### GOAL OF THE EXERCISE
Apart from the images, reproduce all of the data word for word.

* * * * * * *

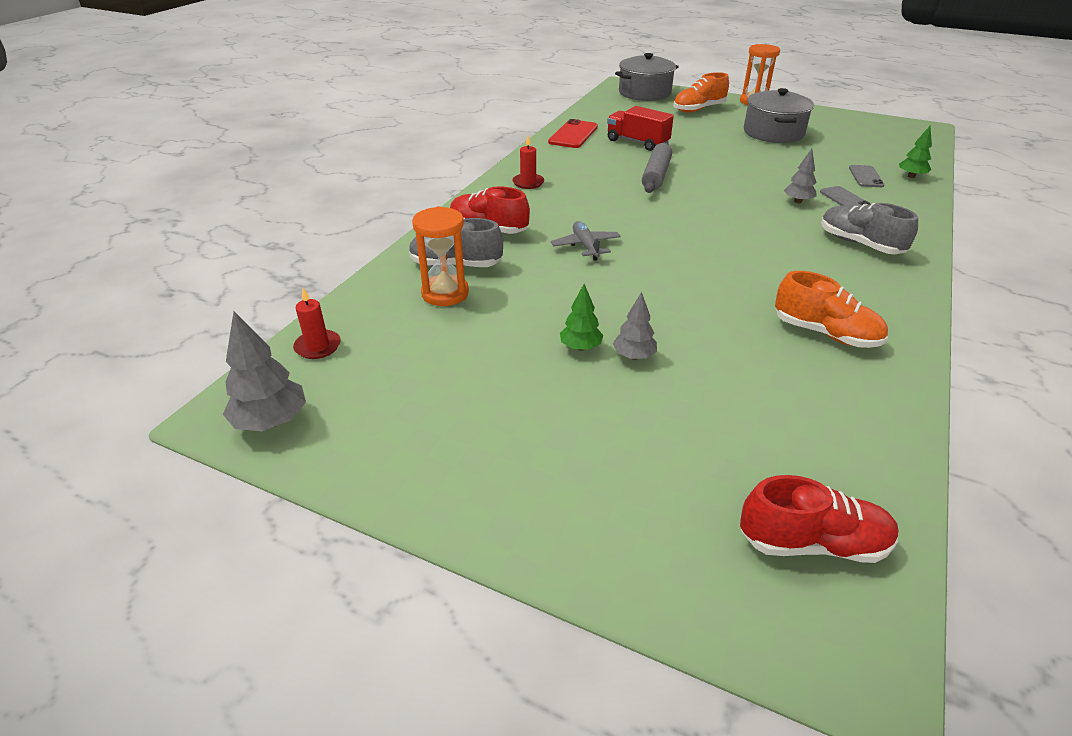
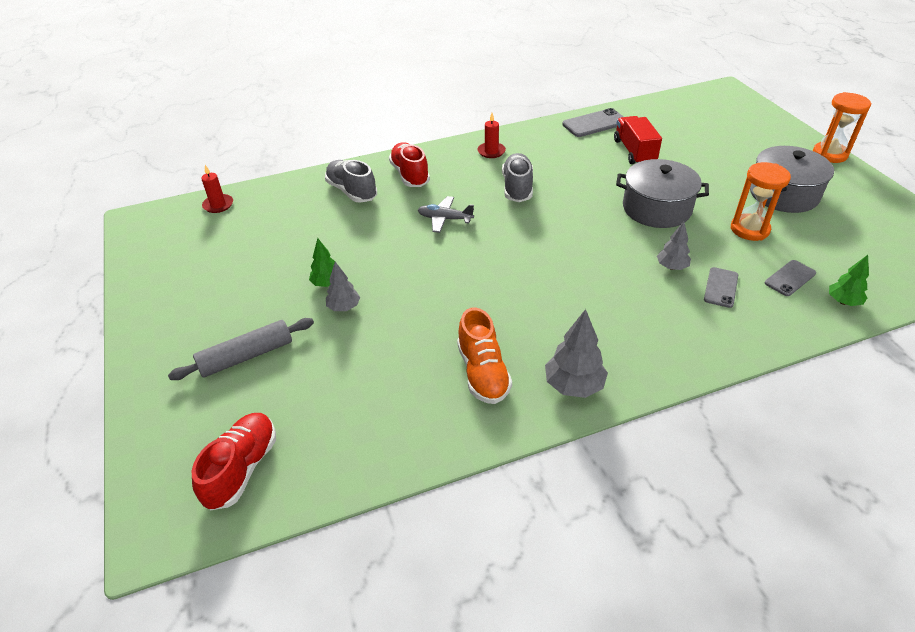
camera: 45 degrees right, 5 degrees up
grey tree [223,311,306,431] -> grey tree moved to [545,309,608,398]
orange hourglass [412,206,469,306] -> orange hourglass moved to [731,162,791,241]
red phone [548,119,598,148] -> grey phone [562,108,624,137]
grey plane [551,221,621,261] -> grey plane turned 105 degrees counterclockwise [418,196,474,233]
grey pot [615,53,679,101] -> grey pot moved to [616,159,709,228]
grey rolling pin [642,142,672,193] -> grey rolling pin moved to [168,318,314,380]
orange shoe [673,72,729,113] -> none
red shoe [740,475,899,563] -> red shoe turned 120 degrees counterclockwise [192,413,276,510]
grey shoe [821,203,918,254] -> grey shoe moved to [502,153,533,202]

* * * * * * *

### SOLUTION FOR THIS TASK
camera: 45 degrees right, 5 degrees up
grey tree [223,311,306,431] -> grey tree moved to [545,309,608,398]
orange hourglass [412,206,469,306] -> orange hourglass moved to [731,162,791,241]
red phone [548,119,598,148] -> grey phone [562,108,624,137]
grey plane [551,221,621,261] -> grey plane turned 105 degrees counterclockwise [418,196,474,233]
grey pot [615,53,679,101] -> grey pot moved to [616,159,709,228]
grey rolling pin [642,142,672,193] -> grey rolling pin moved to [168,318,314,380]
orange shoe [673,72,729,113] -> none
red shoe [740,475,899,563] -> red shoe turned 120 degrees counterclockwise [192,413,276,510]
grey shoe [821,203,918,254] -> grey shoe moved to [502,153,533,202]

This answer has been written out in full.